──────── Dataset entries ────────
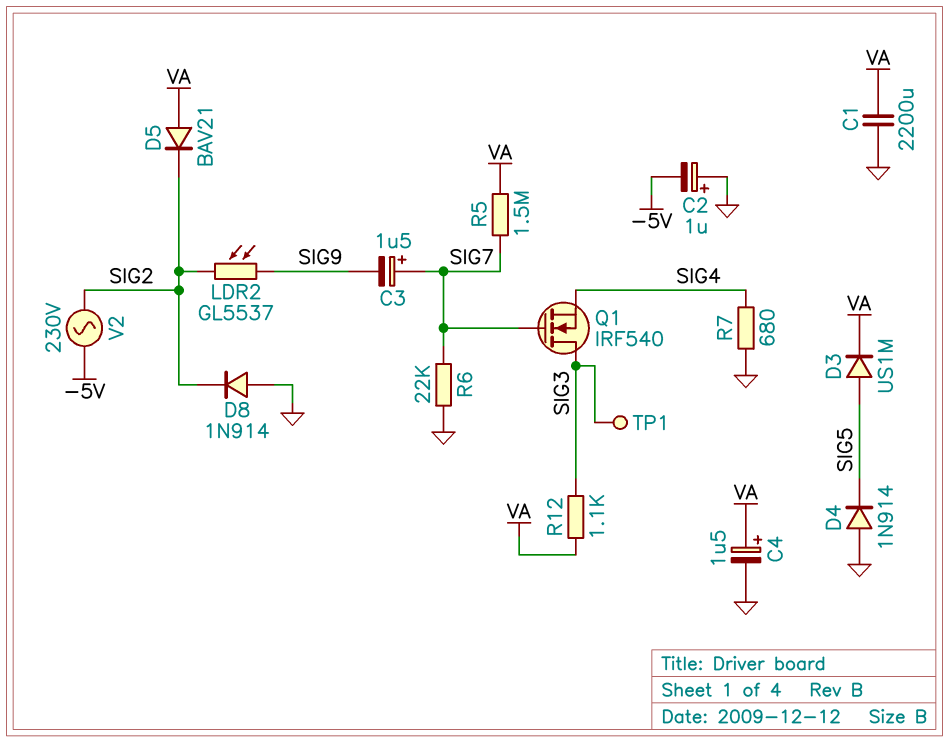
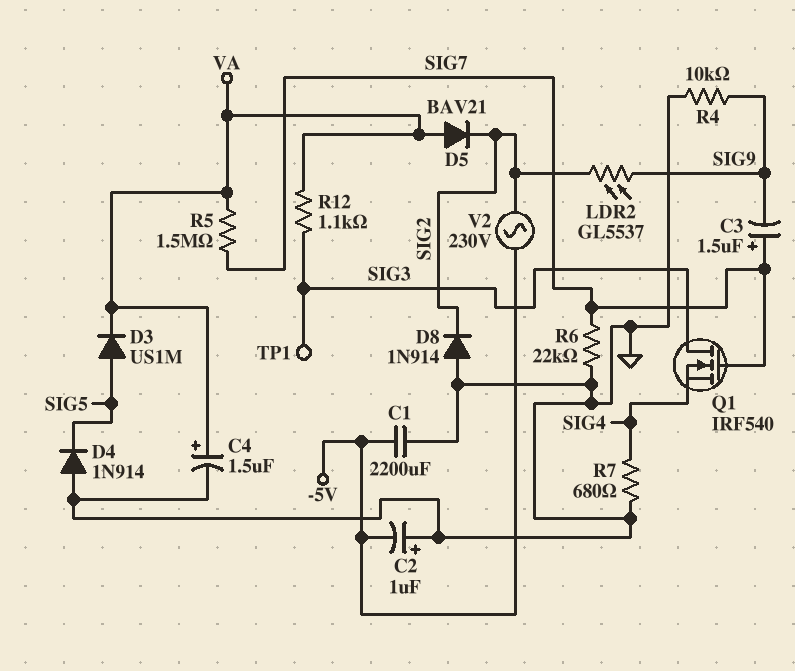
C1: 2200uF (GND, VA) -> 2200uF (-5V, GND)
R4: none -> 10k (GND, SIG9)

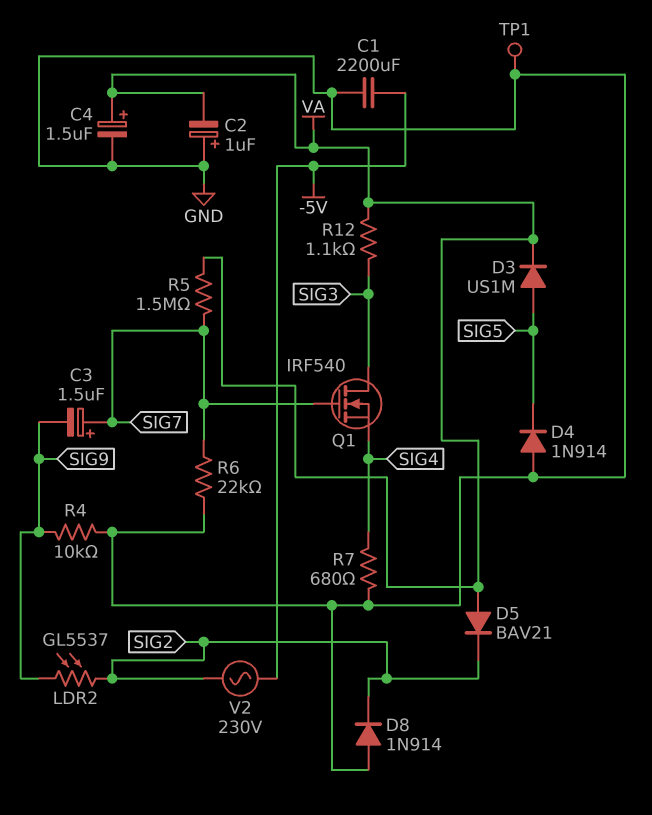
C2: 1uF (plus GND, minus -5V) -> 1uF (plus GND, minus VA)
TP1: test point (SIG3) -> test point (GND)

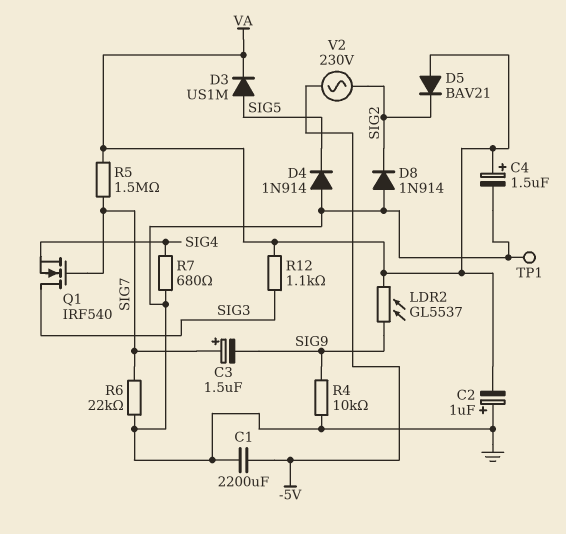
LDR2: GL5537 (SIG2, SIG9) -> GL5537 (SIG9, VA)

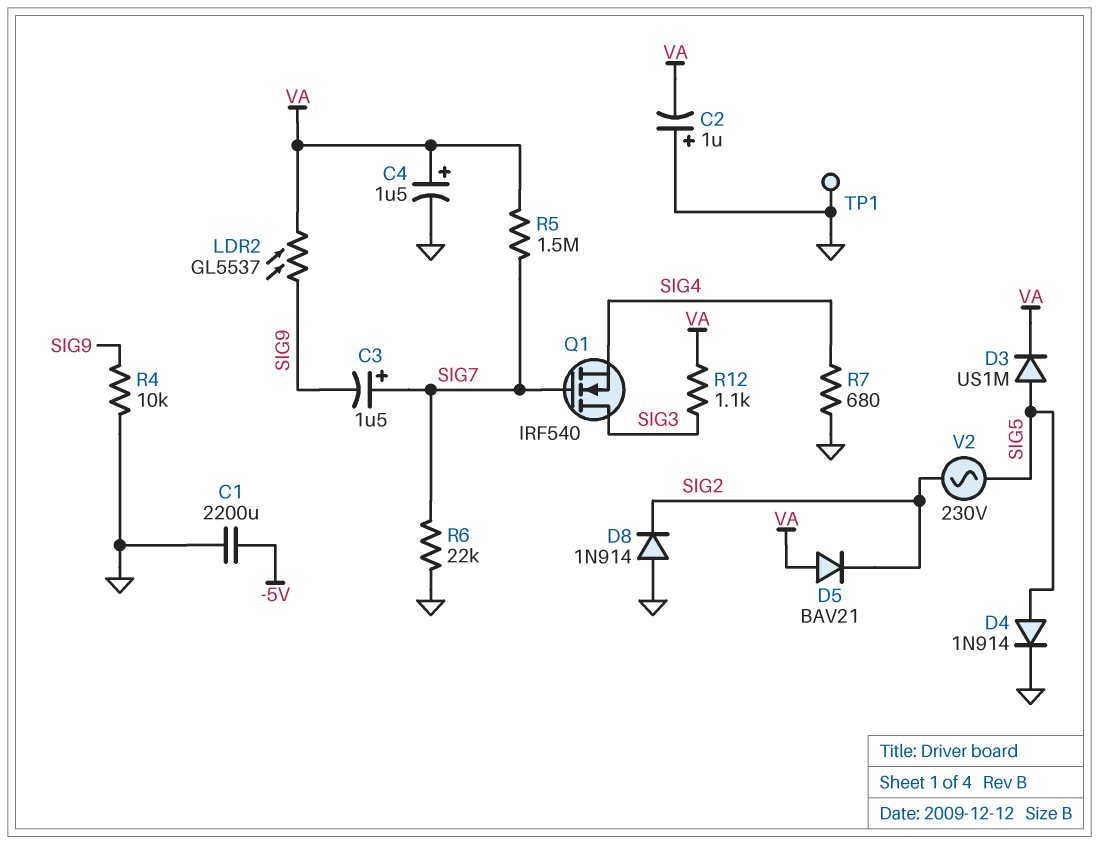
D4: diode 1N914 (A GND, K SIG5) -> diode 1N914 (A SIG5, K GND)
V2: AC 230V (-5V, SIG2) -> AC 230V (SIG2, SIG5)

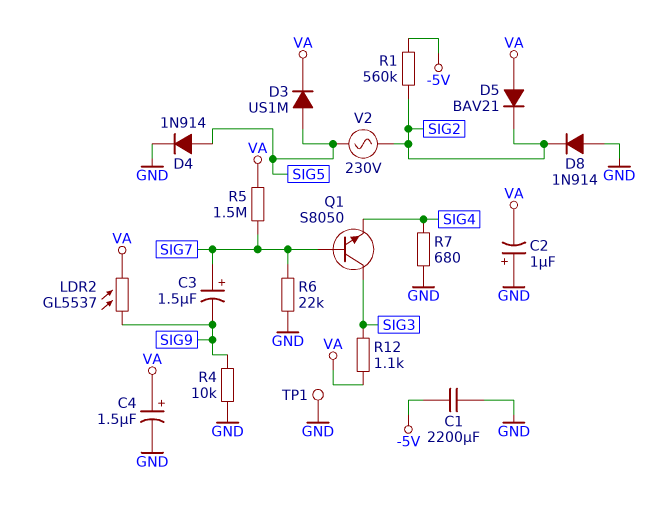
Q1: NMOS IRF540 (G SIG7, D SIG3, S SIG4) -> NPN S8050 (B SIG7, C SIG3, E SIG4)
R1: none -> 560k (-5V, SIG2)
────────
What the task requires: With all pictures removed, reproduce the lines from the top of the entries above through the line containing "LDR2: GL5537 (SIG2, SIG9)", exactly as written.

Expected output:
C1: 2200uF (GND, VA) -> 2200uF (-5V, GND)
R4: none -> 10k (GND, SIG9)

C2: 1uF (plus GND, minus -5V) -> 1uF (plus GND, minus VA)
TP1: test point (SIG3) -> test point (GND)

LDR2: GL5537 (SIG2, SIG9) -> GL5537 (SIG9, VA)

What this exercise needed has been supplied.